### Problem requirements
Please transcribe exactly the line that holds "The camera went 10 degrees" and all lines that follow it to the end of the records below, omitting any pictures.

Object change descriptions:
+===+
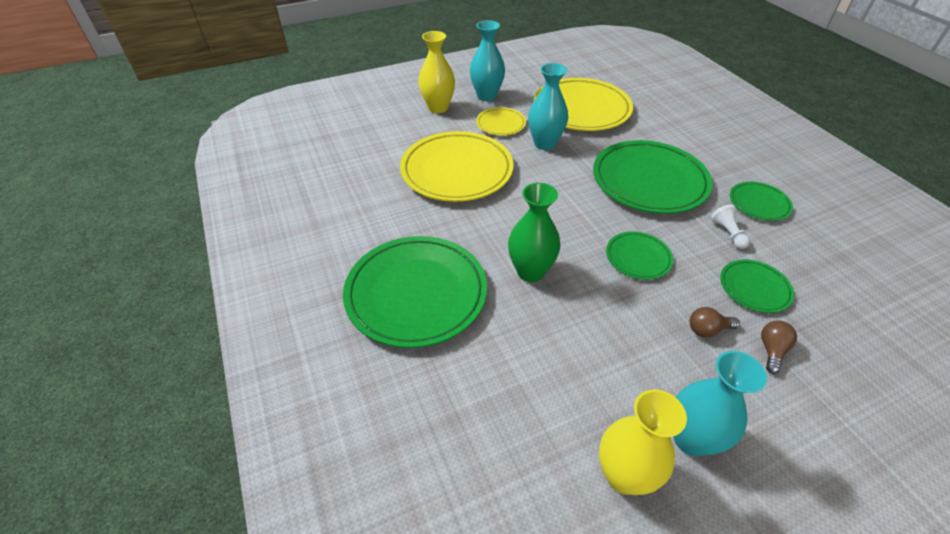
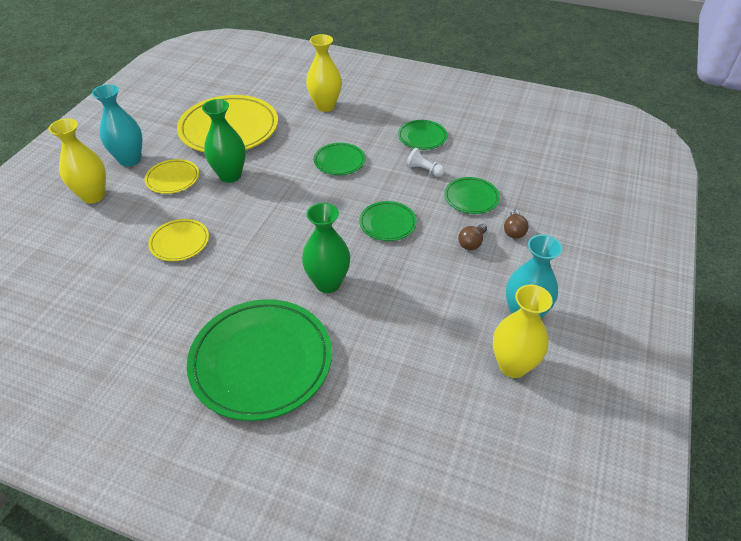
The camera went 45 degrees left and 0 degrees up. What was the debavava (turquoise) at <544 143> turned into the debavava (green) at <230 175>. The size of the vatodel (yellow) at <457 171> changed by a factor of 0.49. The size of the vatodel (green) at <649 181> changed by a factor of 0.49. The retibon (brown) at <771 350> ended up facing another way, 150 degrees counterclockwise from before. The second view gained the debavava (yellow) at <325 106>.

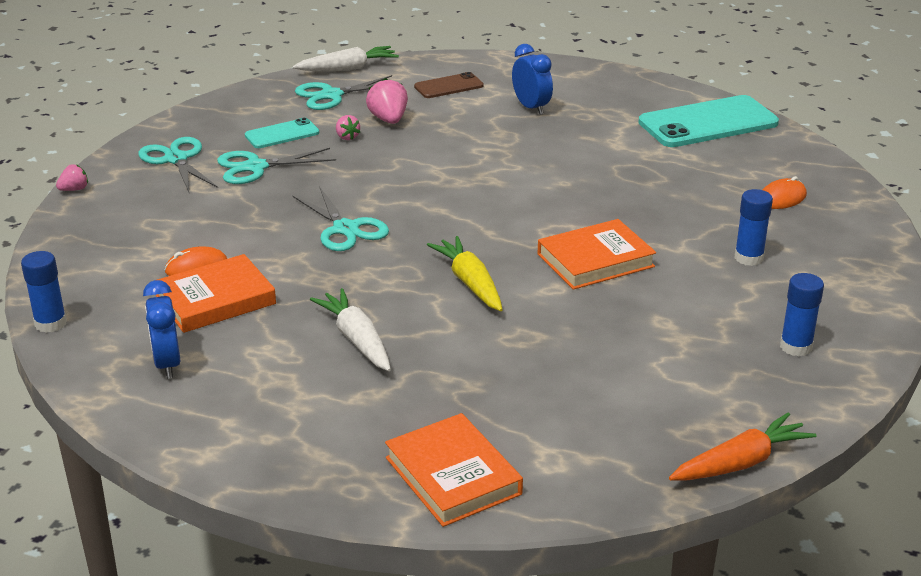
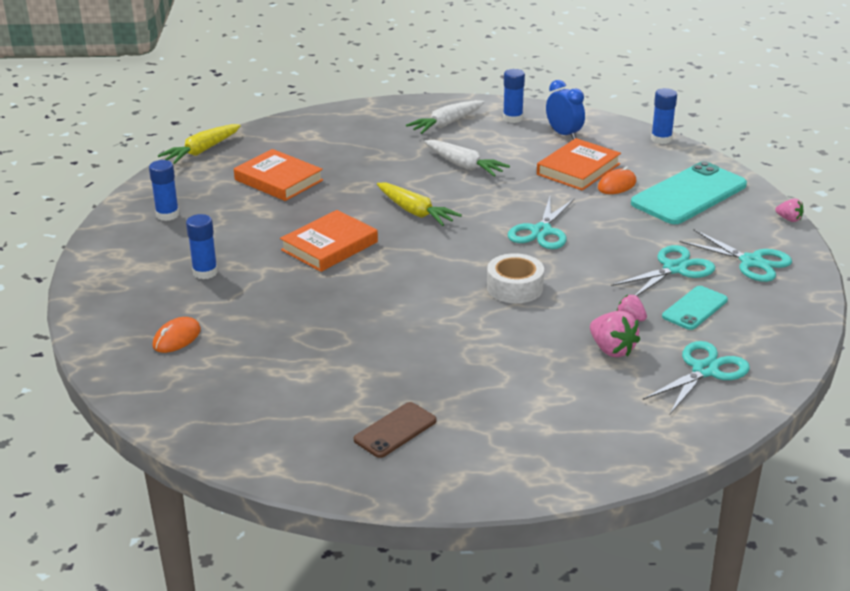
The camera went 160 degrees right and 0 degrees up. The second view lost the nirafetek (blue) at <531 107>. The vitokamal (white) ended up elsewhere, having gone from <347 68> to <446 124>. The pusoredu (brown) ended up elsewhere, having gone from <448 86> to <395 430>. The pusoredu (turquoise) ended up elsewhere, having gone from <708 123> to <689 194>. The vafafik (pink) at <74 189> ended up facing another way, 90 degrees counterclockwise from before. The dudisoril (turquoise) at <345 229> ended up facing another way, 105 degrees counterclockwise from before. What was the vitokamal (orange) at <740 463> turned into the vitokamal (yellow) at <202 151>. The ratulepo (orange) ended up elsewhere, having gone from <453 476> to <278 180>. The second view gained the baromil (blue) at <512 118>. The second view gained the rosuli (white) at <515 287>.

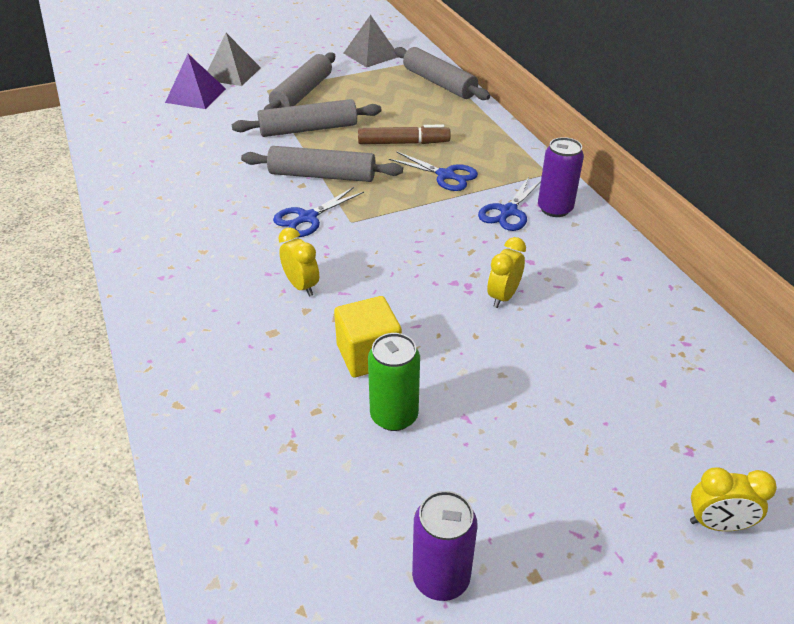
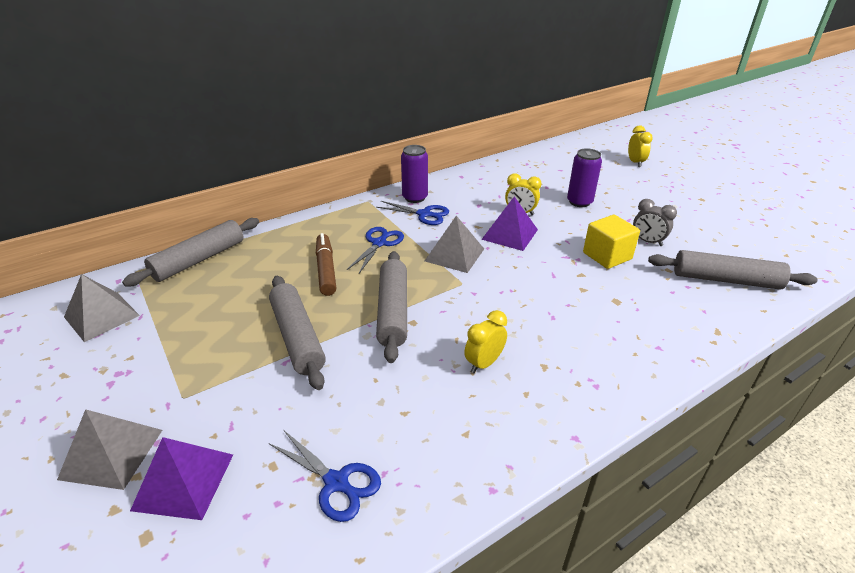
The camera went 100 degrees left and 5 degrees down. The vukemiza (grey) ended up elsewhere, having gone from <302 94> to <725 279>. The dudisoril (blue) ended up elsewhere, having gone from <307 218> to <336 482>. The nirafetek (yellow) ended up elsewhere, having gone from <301 286> to <484 363>. Where the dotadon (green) stood at <394 416>, the nirafetek (grey) came to stand at <647 241>. The dotadon (purple) ended up elsewhere, having gone from <441 577> to <579 202>. The second view gained the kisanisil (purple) at <510 234>. The second view gained the kisanisil (grey) at <454 254>.

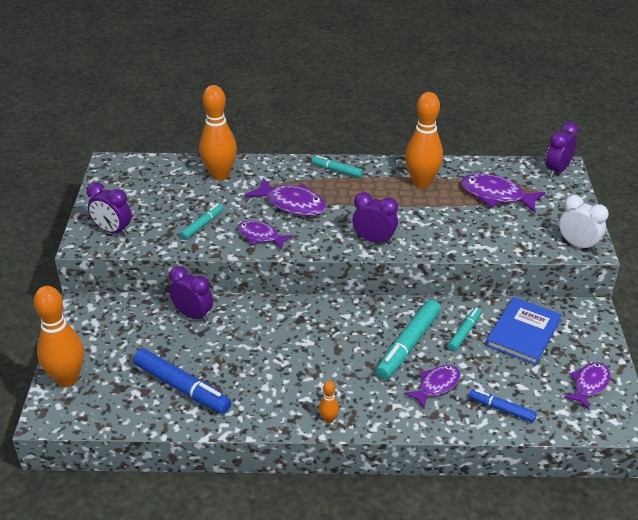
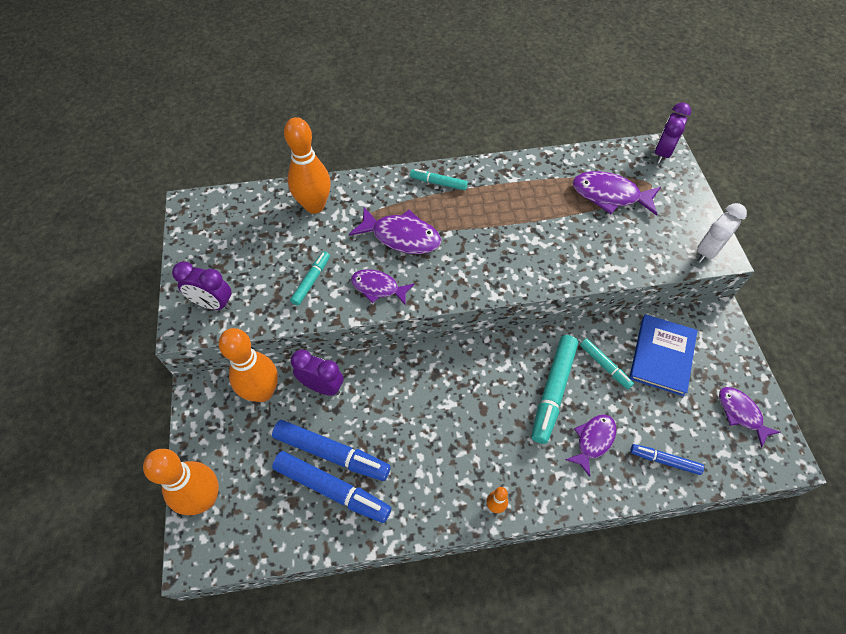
The camera went 10 degrees left and 20 degrees up. The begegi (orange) ended up elsewhere, having gone from <421 182> to <262 392>. The second view lost the nirafetek (purple) at <374 240>. The nirafetek (white) at <577 245> ended up facing another way, 75 degrees counterclockwise from before. The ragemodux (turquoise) at <464 333> ended up facing another way, 120 degrees clockwise from before. The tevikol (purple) at <589 385> ended up facing another way, 60 degrees counterclockwise from before. The second view gained the ragemodux (blue) at <331 453>.

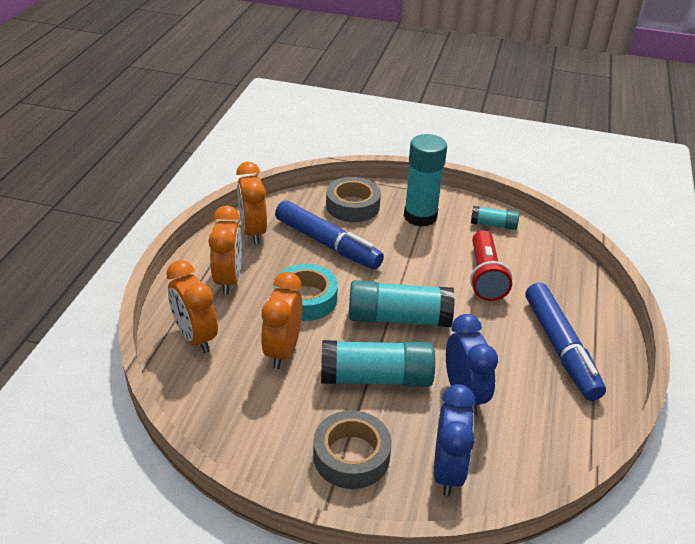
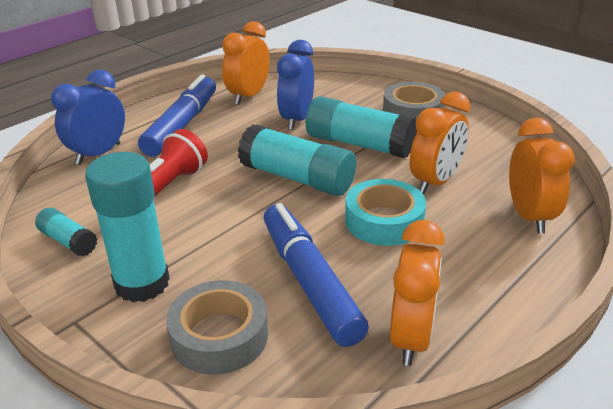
The camera went 150 degrees left and 5 degrees down. The nirafetek (orange) ended up elsewhere, having gone from <228 280> to <248 96>. The nirafetek (blue) ended up elsewhere, having gone from <447 471> to <98 154>.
+===+
### Solution to the exercise
The camera went 10 degrees left and 20 degrees up. The begegi (orange) ended up elsewhere, having gone from <421 182> to <262 392>. The second view lost the nirafetek (purple) at <374 240>. The nirafetek (white) at <577 245> ended up facing another way, 75 degrees counterclockwise from before. The ragemodux (turquoise) at <464 333> ended up facing another way, 120 degrees clockwise from before. The tevikol (purple) at <589 385> ended up facing another way, 60 degrees counterclockwise from before. The second view gained the ragemodux (blue) at <331 453>.

The camera went 150 degrees left and 5 degrees down. The nirafetek (orange) ended up elsewhere, having gone from <228 280> to <248 96>. The nirafetek (blue) ended up elsewhere, having gone from <447 471> to <98 154>.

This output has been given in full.